> **ABOUT THIS EXERCISE**
Copy out the listing that follows, exact in every word, and skip the images.

> **INFORMATION PROVIDED**
******************************

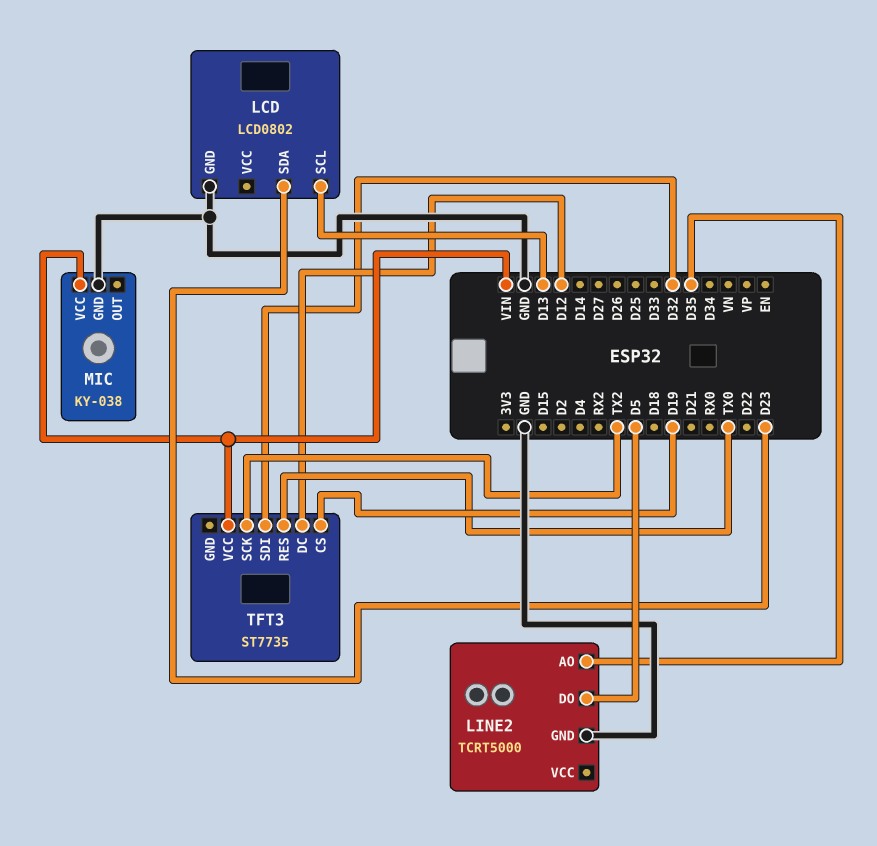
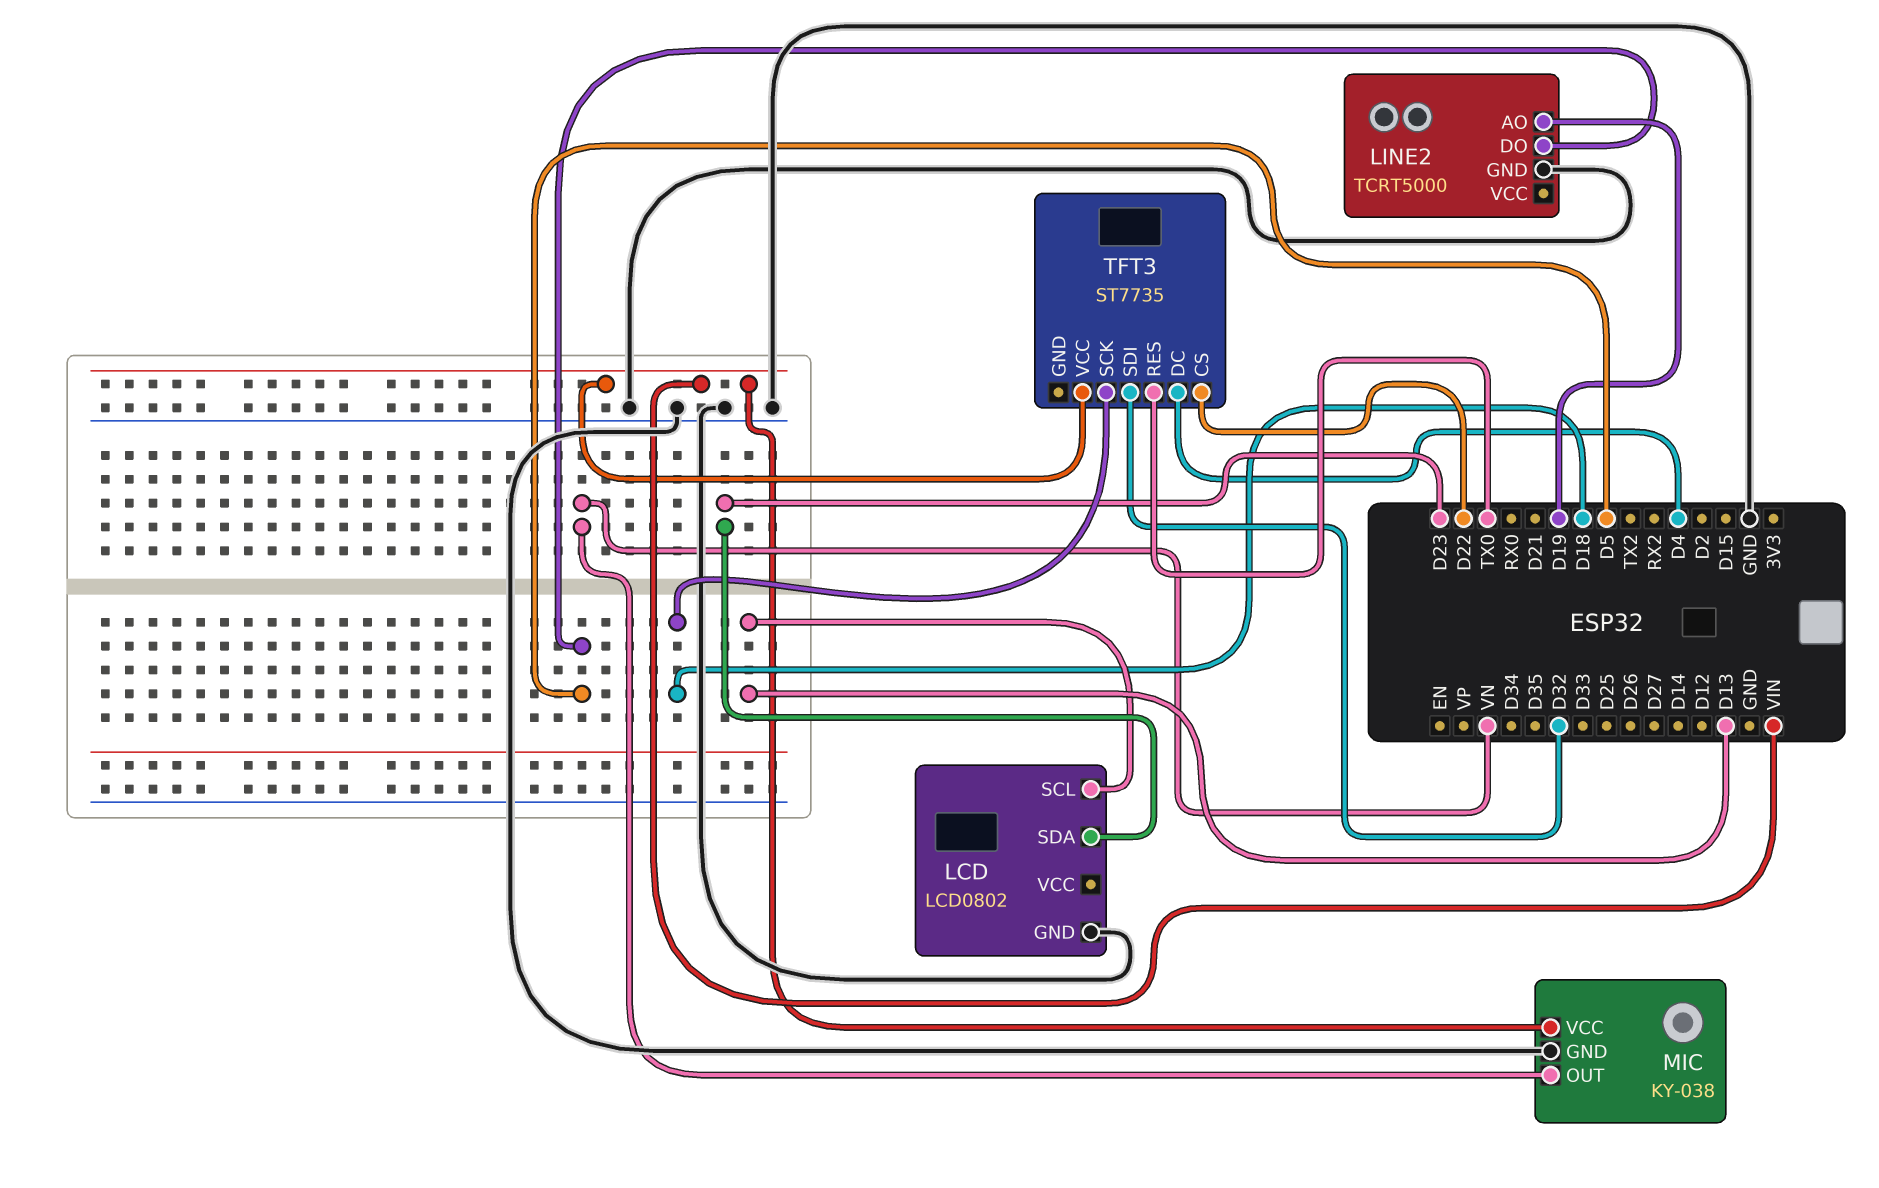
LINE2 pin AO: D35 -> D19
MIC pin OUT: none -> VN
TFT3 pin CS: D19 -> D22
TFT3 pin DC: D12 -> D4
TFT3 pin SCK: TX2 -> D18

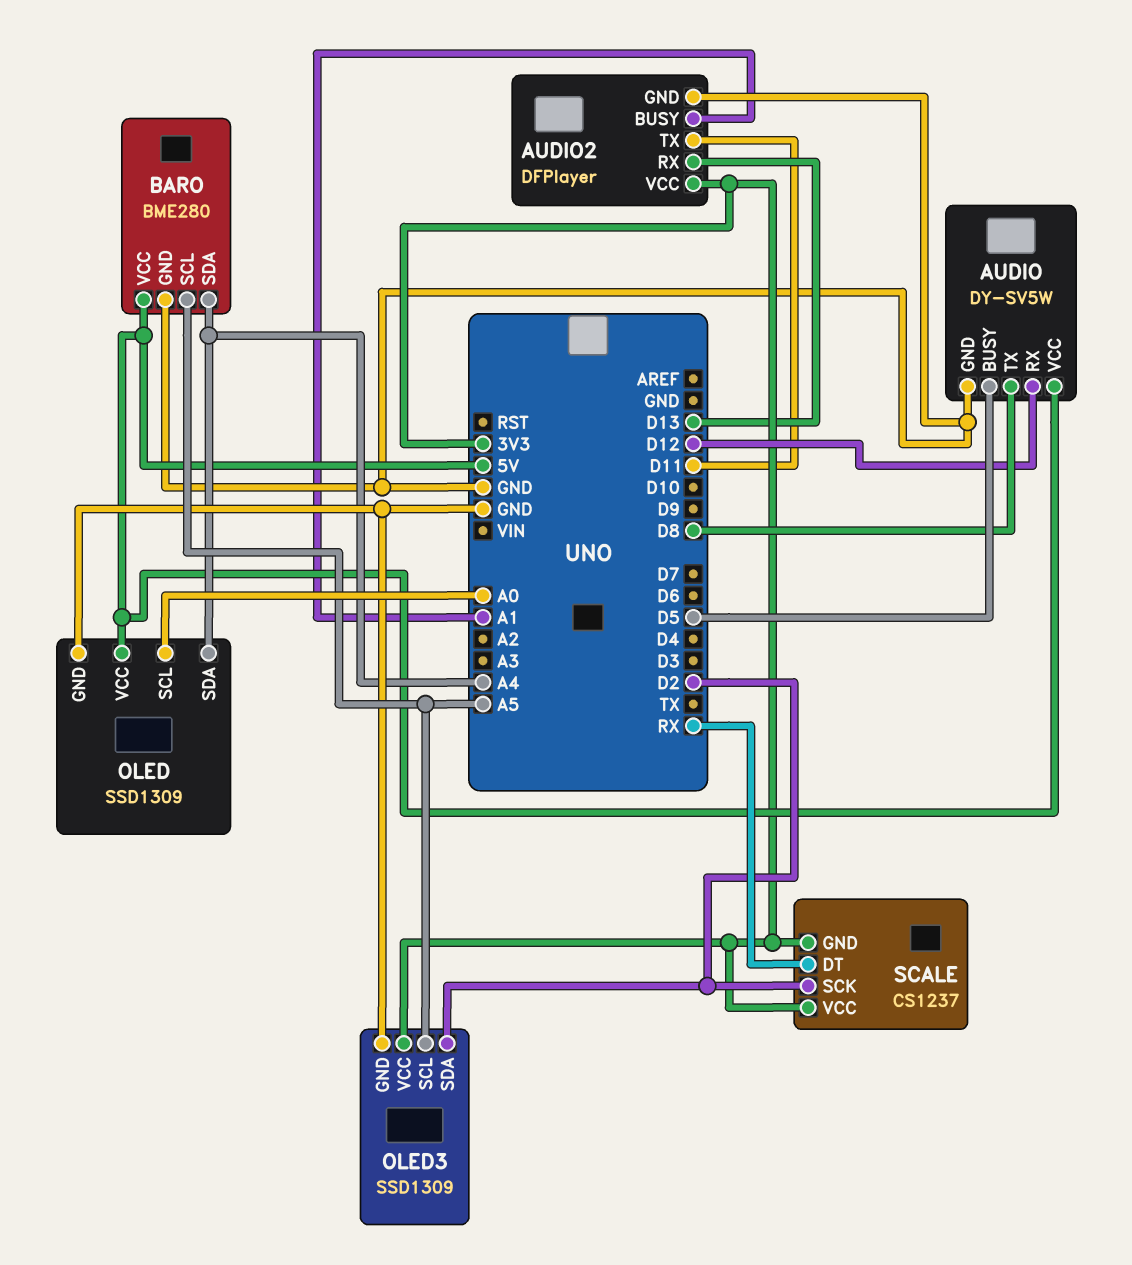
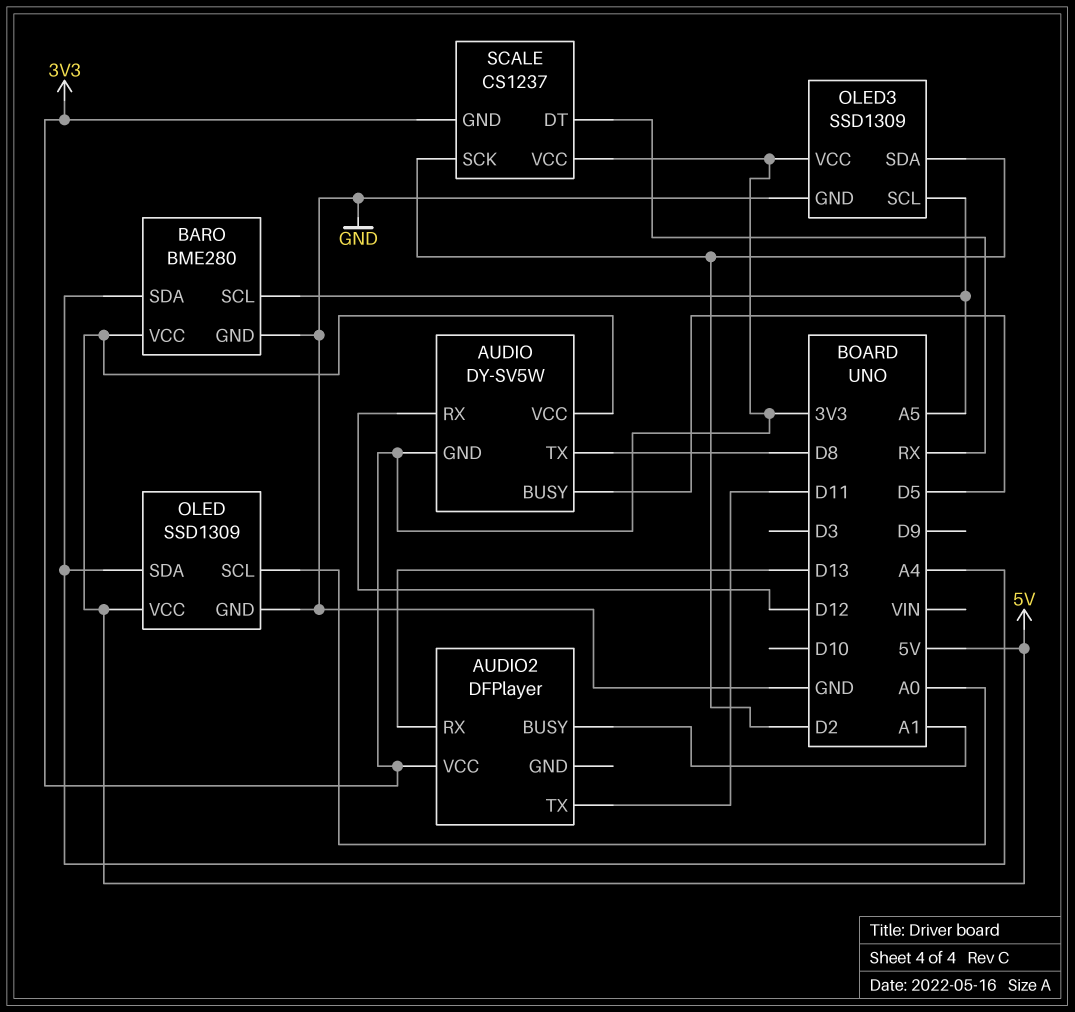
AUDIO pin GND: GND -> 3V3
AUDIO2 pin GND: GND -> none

******************************

> **OUTPUT BELOW**
LINE2 pin AO: D35 -> D19
MIC pin OUT: none -> VN
TFT3 pin CS: D19 -> D22
TFT3 pin DC: D12 -> D4
TFT3 pin SCK: TX2 -> D18

AUDIO pin GND: GND -> 3V3
AUDIO2 pin GND: GND -> none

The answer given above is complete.